> **Work to complete**:
For this task, output every entry below exactly and omit the pictures.
━━━ Data for the task
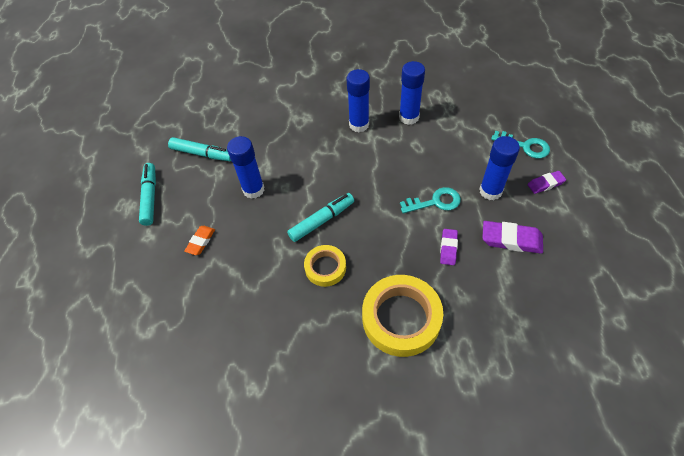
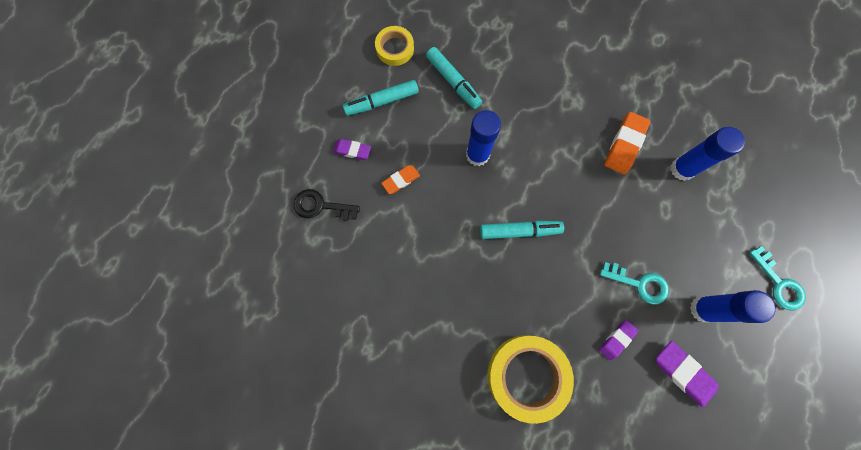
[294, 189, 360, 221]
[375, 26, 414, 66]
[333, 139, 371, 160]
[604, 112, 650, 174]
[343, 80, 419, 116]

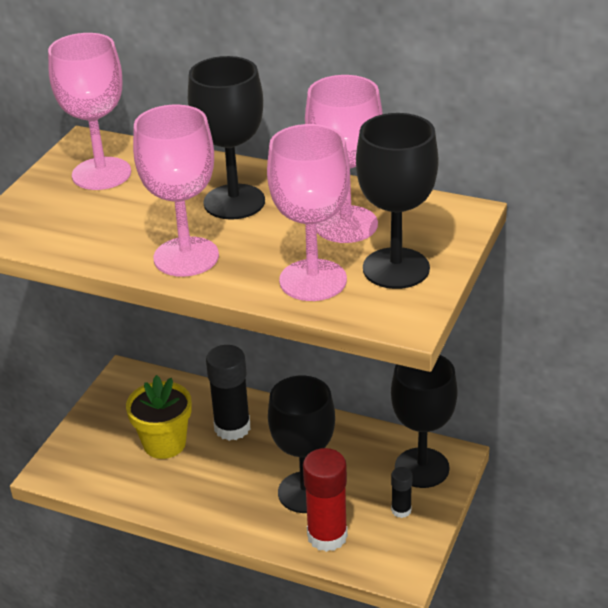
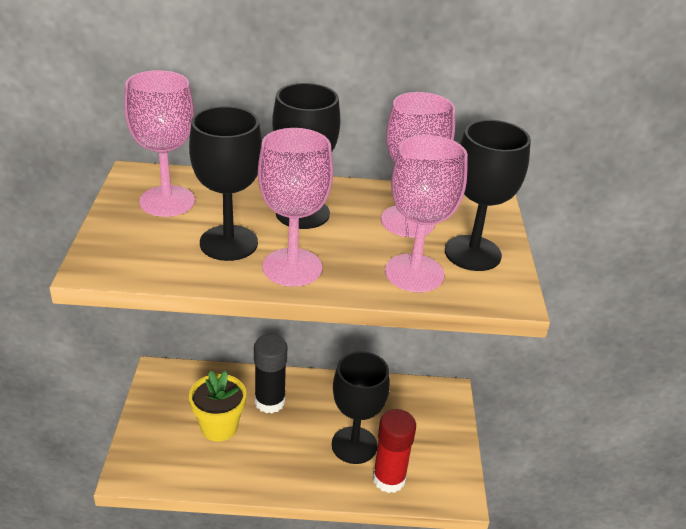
[391, 467, 412, 518] (first image)
[189, 106, 262, 261]

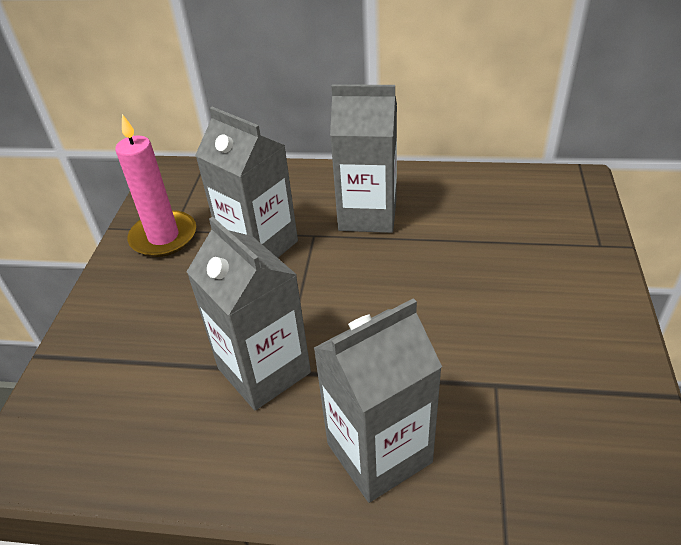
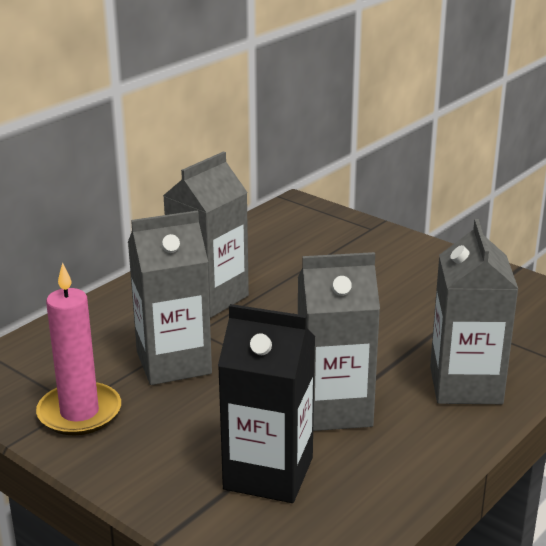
[218, 304, 315, 503]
━━━━━━
> **Your response**:
[294, 189, 360, 221]
[375, 26, 414, 66]
[333, 139, 371, 160]
[604, 112, 650, 174]
[343, 80, 419, 116]

[391, 467, 412, 518] (first image)
[189, 106, 262, 261]

[218, 304, 315, 503]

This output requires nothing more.